→ **REQUEST**
What is needed is a word-for-word copy of all the entries, minus the pictures.

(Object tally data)
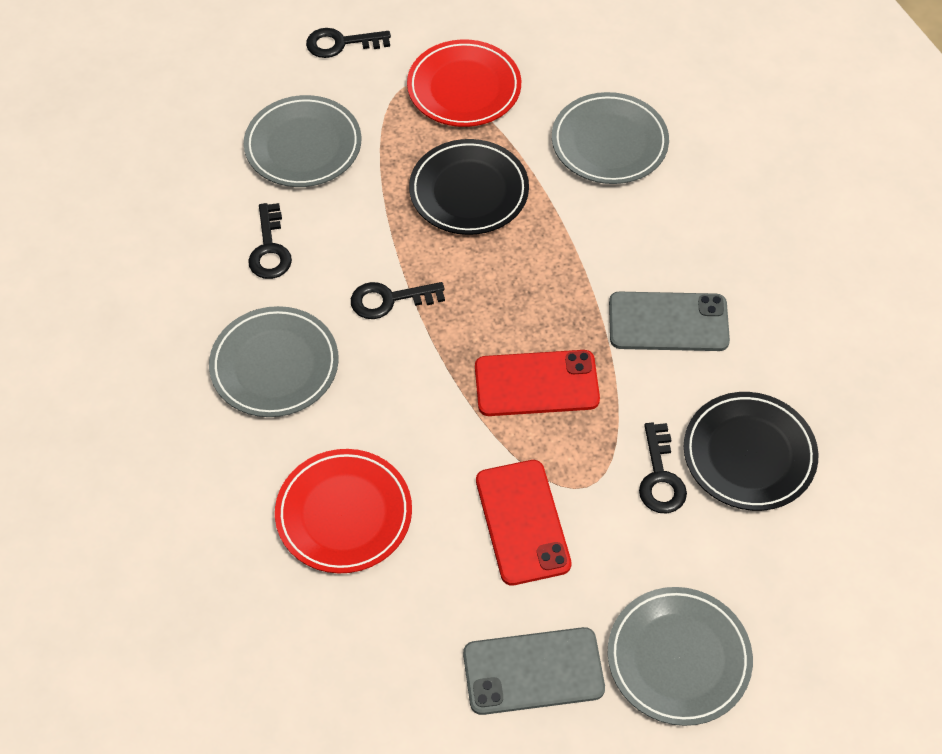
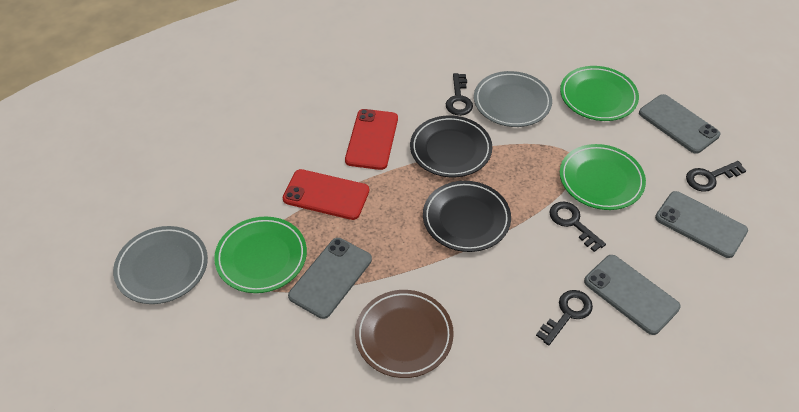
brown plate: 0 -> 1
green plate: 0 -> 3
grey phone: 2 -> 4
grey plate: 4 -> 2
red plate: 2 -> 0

→ **SOLUTION**
brown plate: 0 -> 1
green plate: 0 -> 3
grey phone: 2 -> 4
grey plate: 4 -> 2
red plate: 2 -> 0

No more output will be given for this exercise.